● ACTIVITY
An exact transcription of the records is required, minus any images.

[Image change detection data]
- Opening Delimiter -
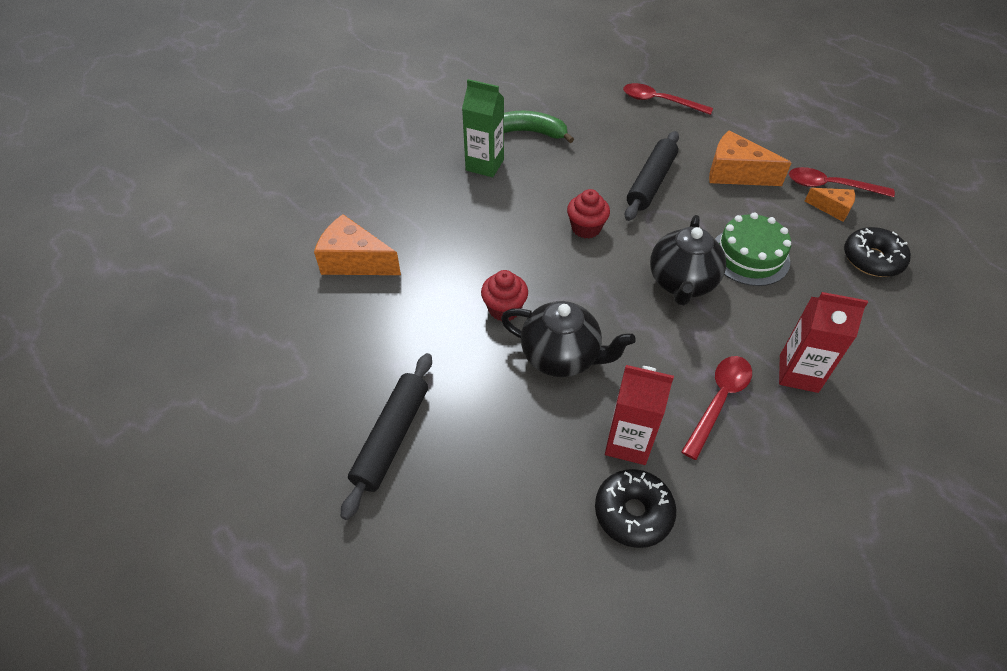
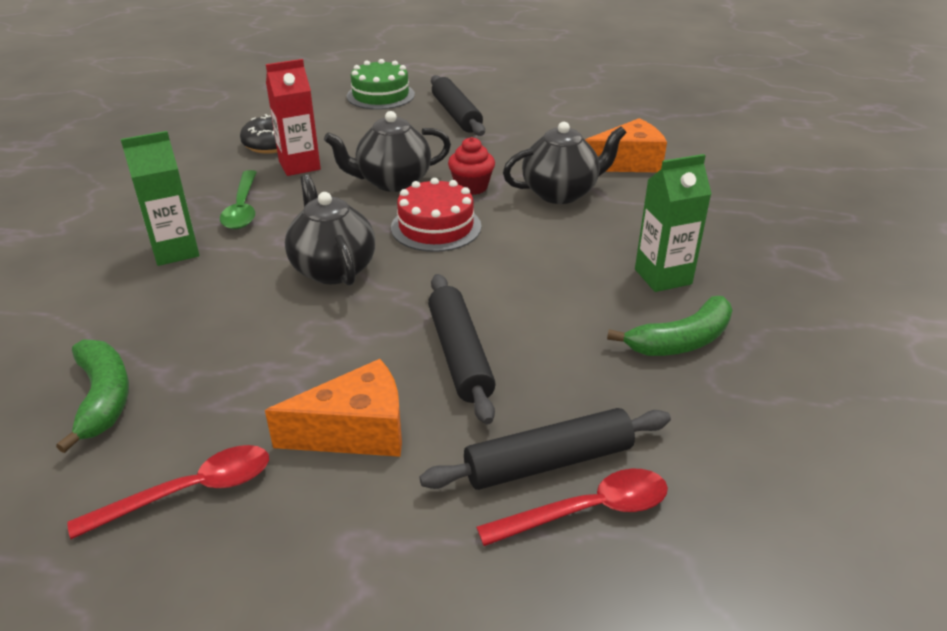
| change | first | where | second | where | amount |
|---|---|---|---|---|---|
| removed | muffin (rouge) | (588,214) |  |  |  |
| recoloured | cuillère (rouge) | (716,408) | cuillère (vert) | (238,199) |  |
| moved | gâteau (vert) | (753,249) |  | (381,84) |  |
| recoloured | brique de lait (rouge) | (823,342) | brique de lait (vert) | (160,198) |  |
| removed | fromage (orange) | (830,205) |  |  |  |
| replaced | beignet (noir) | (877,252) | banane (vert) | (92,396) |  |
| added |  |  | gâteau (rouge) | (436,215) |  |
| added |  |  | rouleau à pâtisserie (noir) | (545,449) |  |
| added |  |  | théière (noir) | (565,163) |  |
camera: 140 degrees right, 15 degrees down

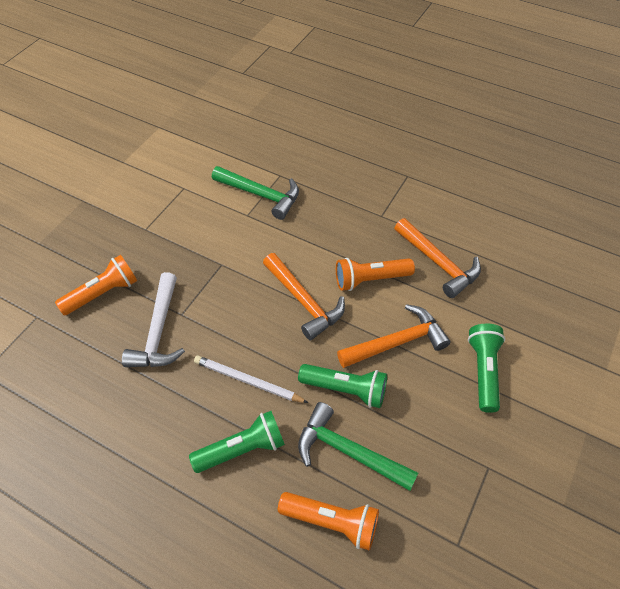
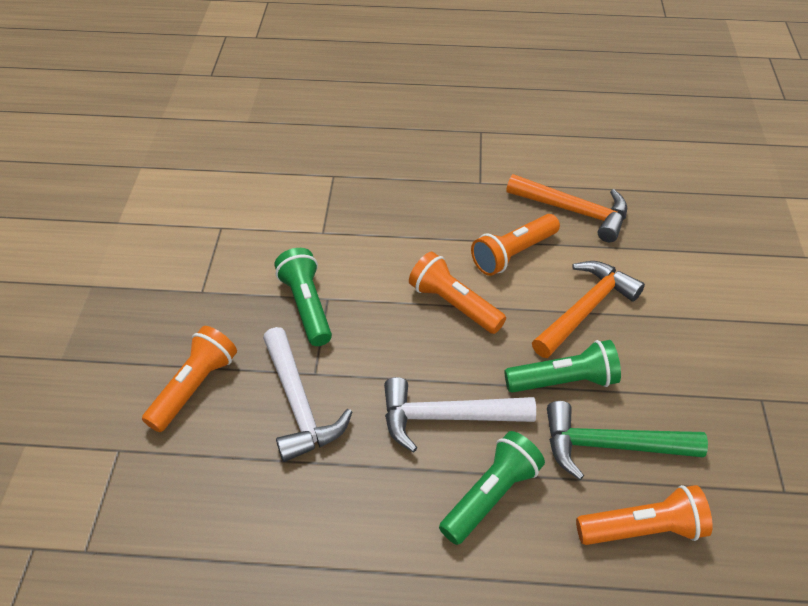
| change | first | where | second | where | amount |
|---|---|---|---|---|---|
| replaced | crayon (blanc) | (251,379) | marteau (blanc) | (460,414) |  |
| removed | marteau (vert) | (255,193) |  |  |  |
| replaced | marteau (orange) | (304,296) | lampe de poche (orange) | (457,293) |  |
| moved | lampe de poche (vert) | (486,368) |  | (303,297) |  |
camera: 25 degrees left, 5 degrees down

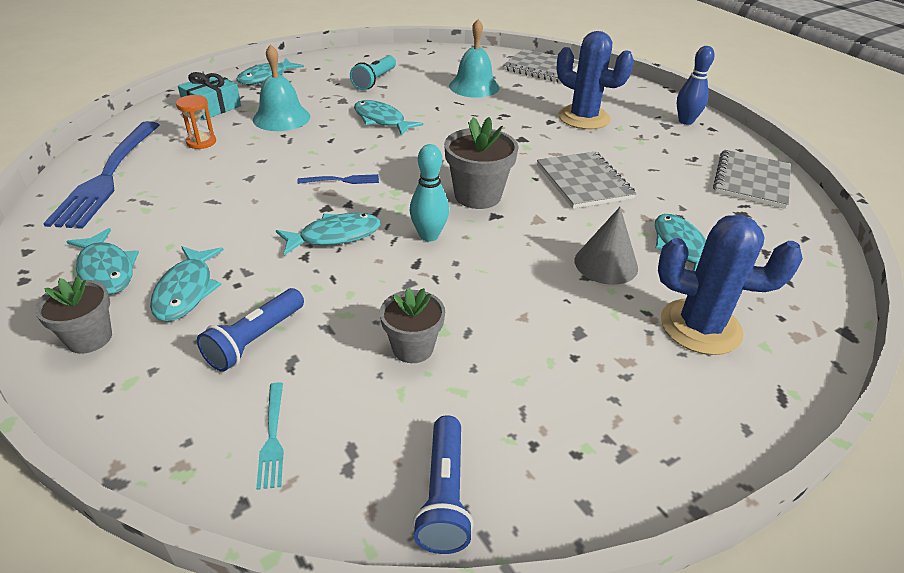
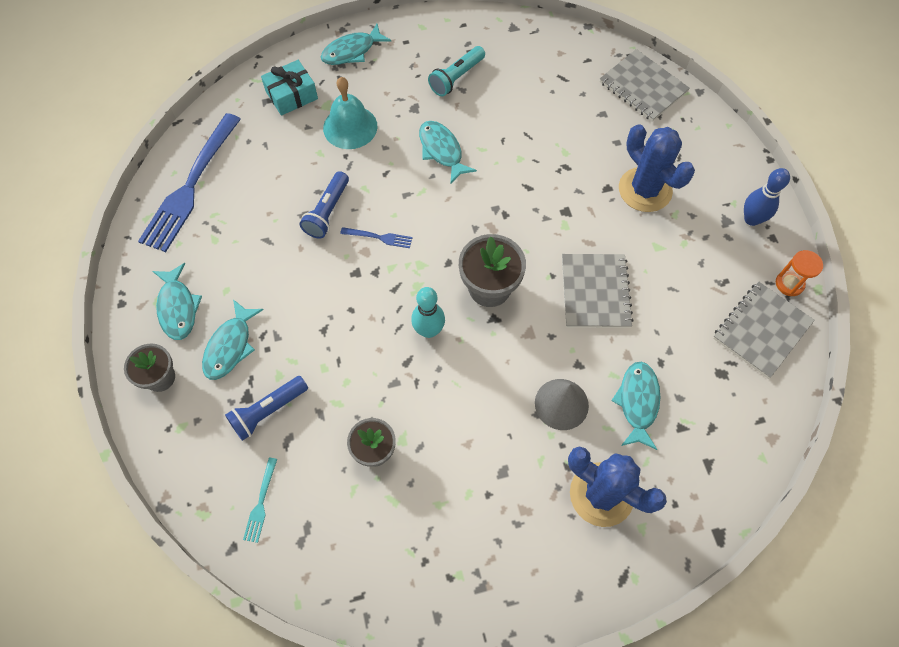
| change | first | where | second | where | amount |
|---|---|---|---|---|---|
| moved | sablier (orange) | (196,122) |  | (799,273) |  |
| removed | poisson (turquoise) | (328,234) |  |  |  |
| moved | lampe de poche (bleu) | (443,484) |  | (324,205) |  |
| removed | cloche (turquoise) | (474,58) |  |  |  |
camera: 20 degrees right, 25 degrees up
- Closing Delimiter -
● FINAL ANSWER
| change | first | where | second | where | amount |
|---|---|---|---|---|---|
| removed | muffin (rouge) | (588,214) |  |  |  |
| recoloured | cuillère (rouge) | (716,408) | cuillère (vert) | (238,199) |  |
| moved | gâteau (vert) | (753,249) |  | (381,84) |  |
| recoloured | brique de lait (rouge) | (823,342) | brique de lait (vert) | (160,198) |  |
| removed | fromage (orange) | (830,205) |  |  |  |
| replaced | beignet (noir) | (877,252) | banane (vert) | (92,396) |  |
| added |  |  | gâteau (rouge) | (436,215) |  |
| added |  |  | rouleau à pâtisserie (noir) | (545,449) |  |
| added |  |  | théière (noir) | (565,163) |  |
camera: 140 degrees right, 15 degrees down

| change | first | where | second | where | amount |
|---|---|---|---|---|---|
| replaced | crayon (blanc) | (251,379) | marteau (blanc) | (460,414) |  |
| removed | marteau (vert) | (255,193) |  |  |  |
| replaced | marteau (orange) | (304,296) | lampe de poche (orange) | (457,293) |  |
| moved | lampe de poche (vert) | (486,368) |  | (303,297) |  |
camera: 25 degrees left, 5 degrees down

| change | first | where | second | where | amount |
|---|---|---|---|---|---|
| moved | sablier (orange) | (196,122) |  | (799,273) |  |
| removed | poisson (turquoise) | (328,234) |  |  |  |
| moved | lampe de poche (bleu) | (443,484) |  | (324,205) |  |
| removed | cloche (turquoise) | (474,58) |  |  |  |
camera: 20 degrees right, 25 degrees up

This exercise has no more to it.